• _Task requirements_
Leave every picture out and write out the records below exactly.

• _Given records_

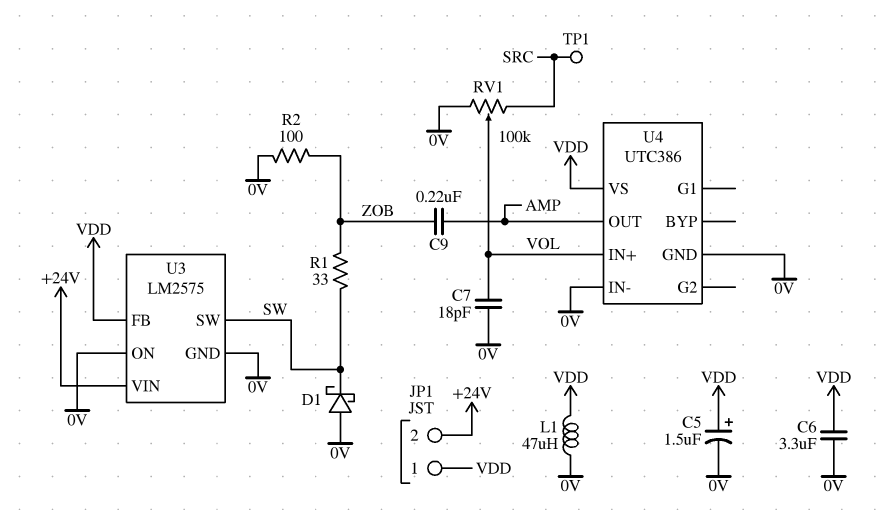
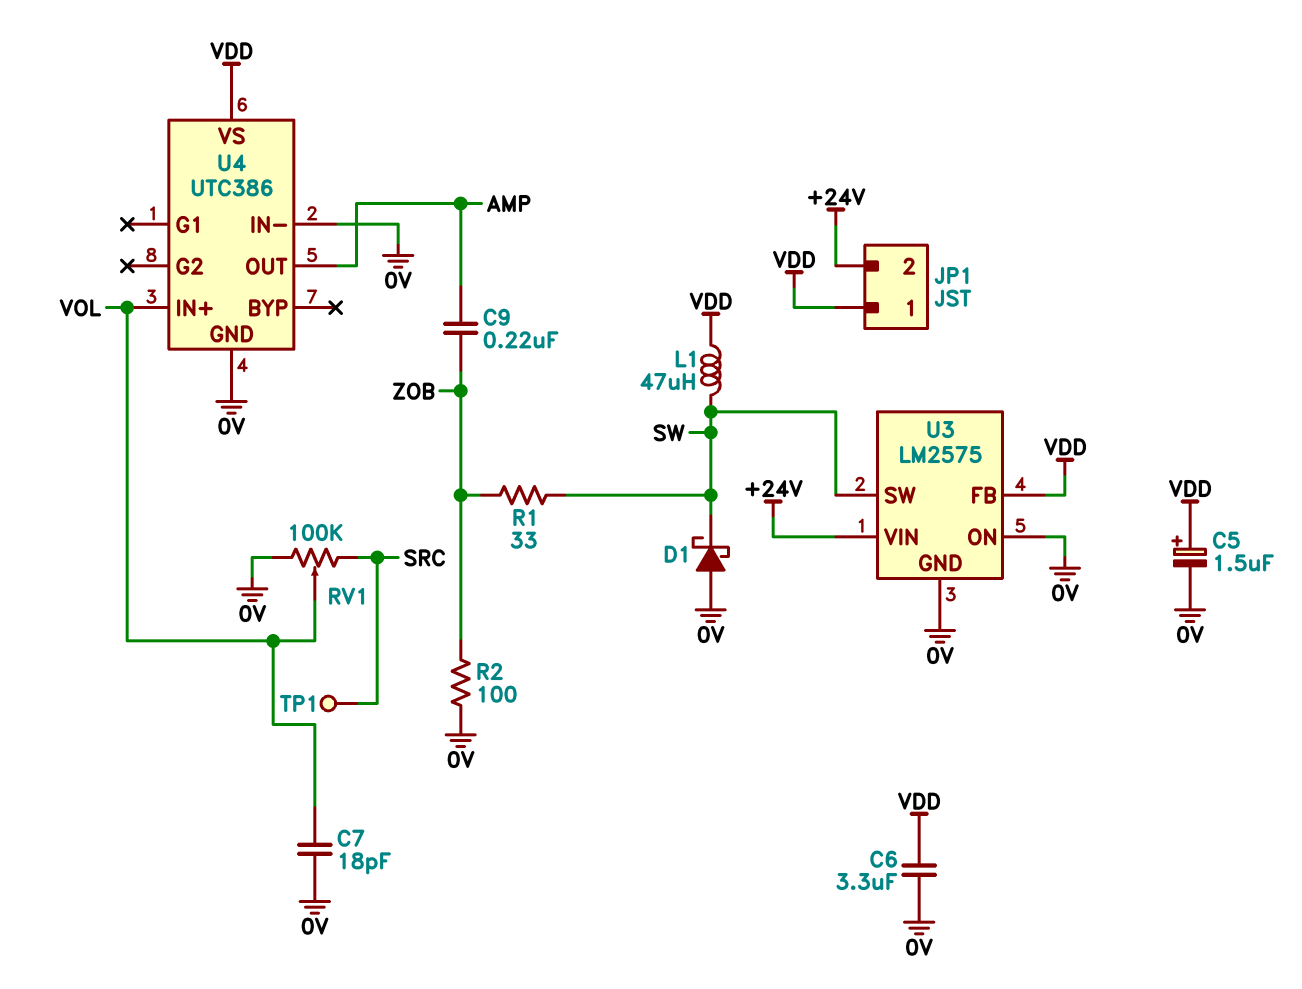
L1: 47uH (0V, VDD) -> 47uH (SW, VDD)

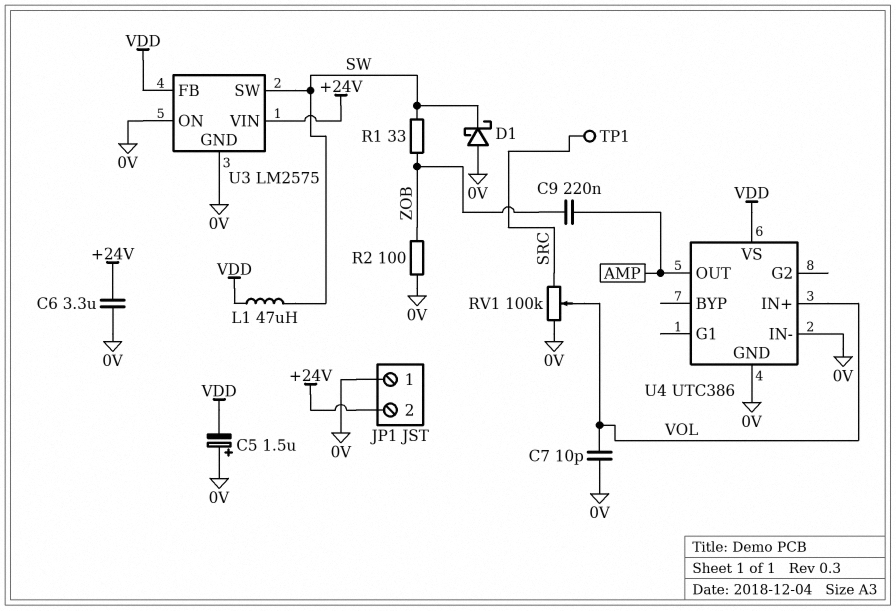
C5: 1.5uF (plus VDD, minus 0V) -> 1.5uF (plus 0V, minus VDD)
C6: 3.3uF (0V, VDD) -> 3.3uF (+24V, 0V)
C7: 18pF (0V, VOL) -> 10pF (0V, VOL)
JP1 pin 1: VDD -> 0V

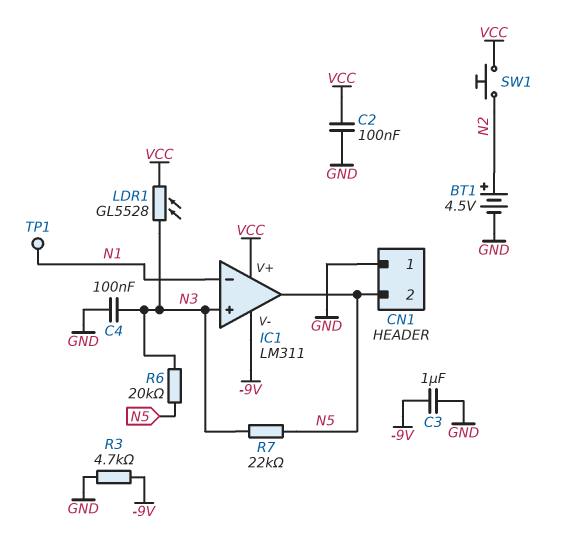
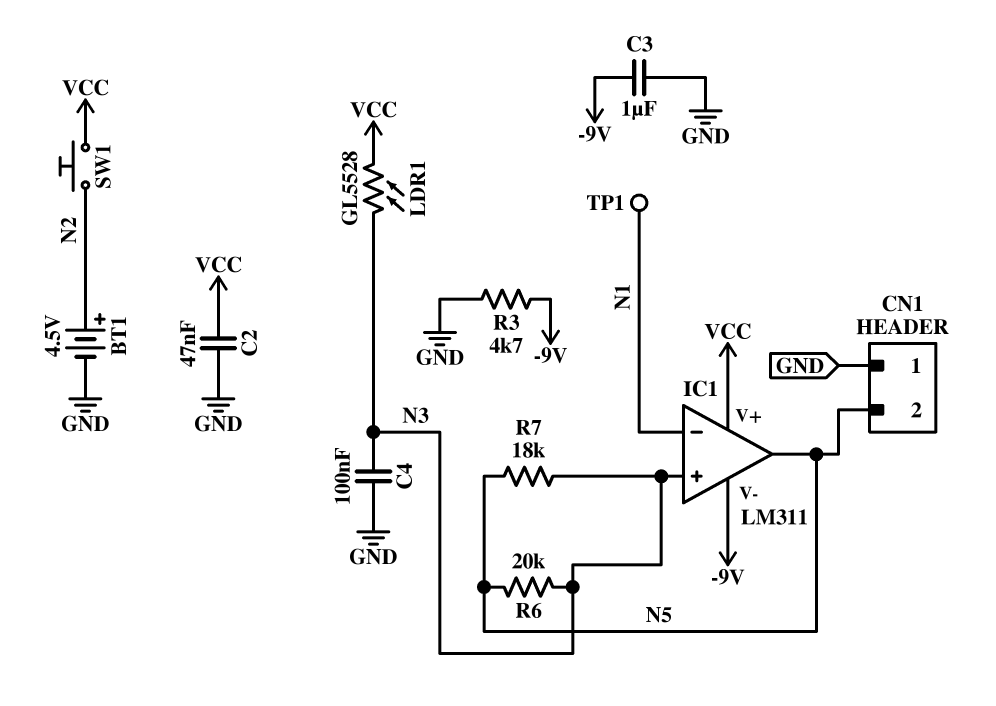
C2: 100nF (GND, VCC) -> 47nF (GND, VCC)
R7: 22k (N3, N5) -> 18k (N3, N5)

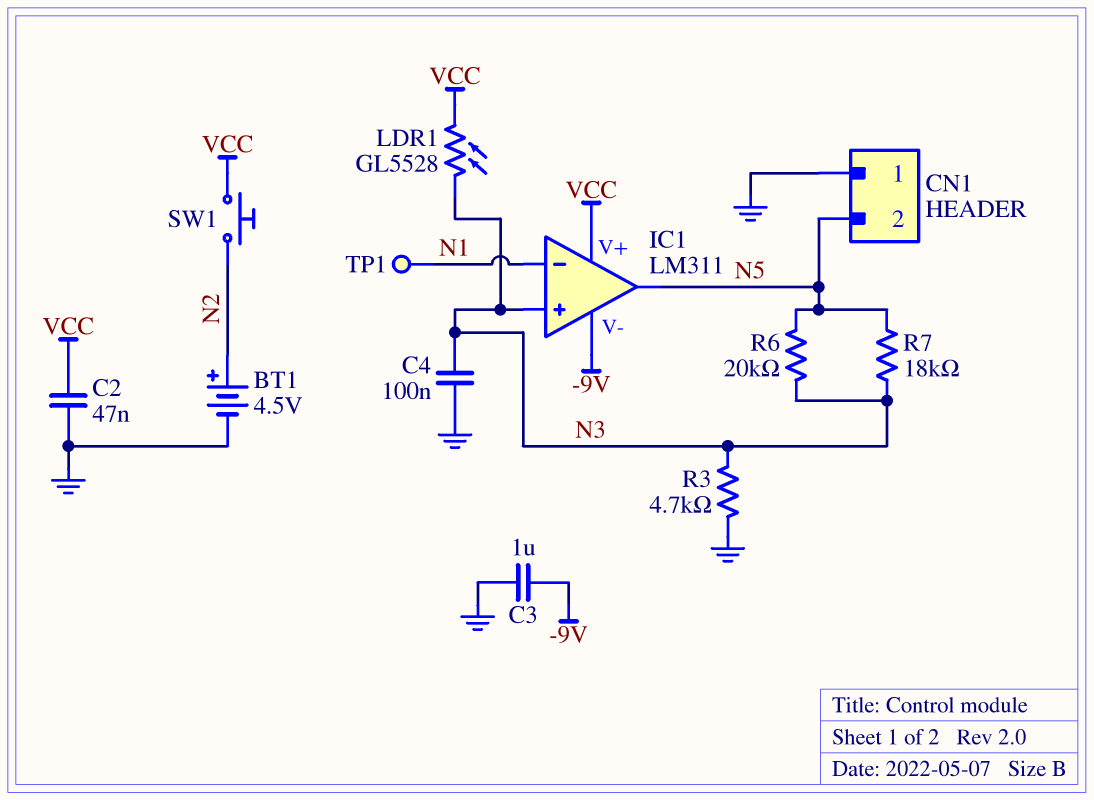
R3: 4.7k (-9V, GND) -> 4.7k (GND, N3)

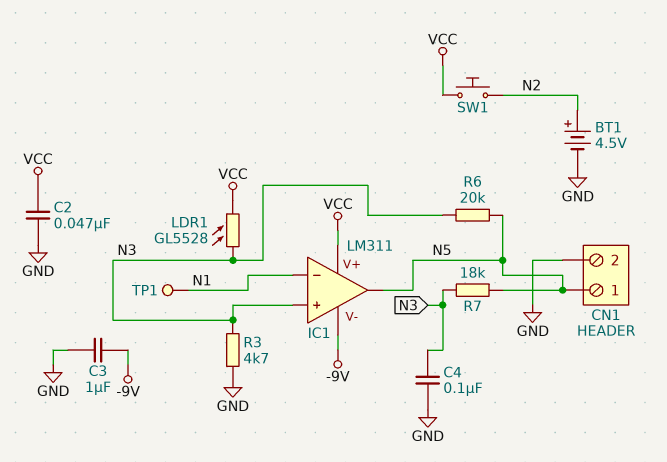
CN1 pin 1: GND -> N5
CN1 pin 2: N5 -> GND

• _Output of the exercise_
L1: 47uH (0V, VDD) -> 47uH (SW, VDD)

C5: 1.5uF (plus VDD, minus 0V) -> 1.5uF (plus 0V, minus VDD)
C6: 3.3uF (0V, VDD) -> 3.3uF (+24V, 0V)
C7: 18pF (0V, VOL) -> 10pF (0V, VOL)
JP1 pin 1: VDD -> 0V

C2: 100nF (GND, VCC) -> 47nF (GND, VCC)
R7: 22k (N3, N5) -> 18k (N3, N5)

R3: 4.7k (-9V, GND) -> 4.7k (GND, N3)

CN1 pin 1: GND -> N5
CN1 pin 2: N5 -> GND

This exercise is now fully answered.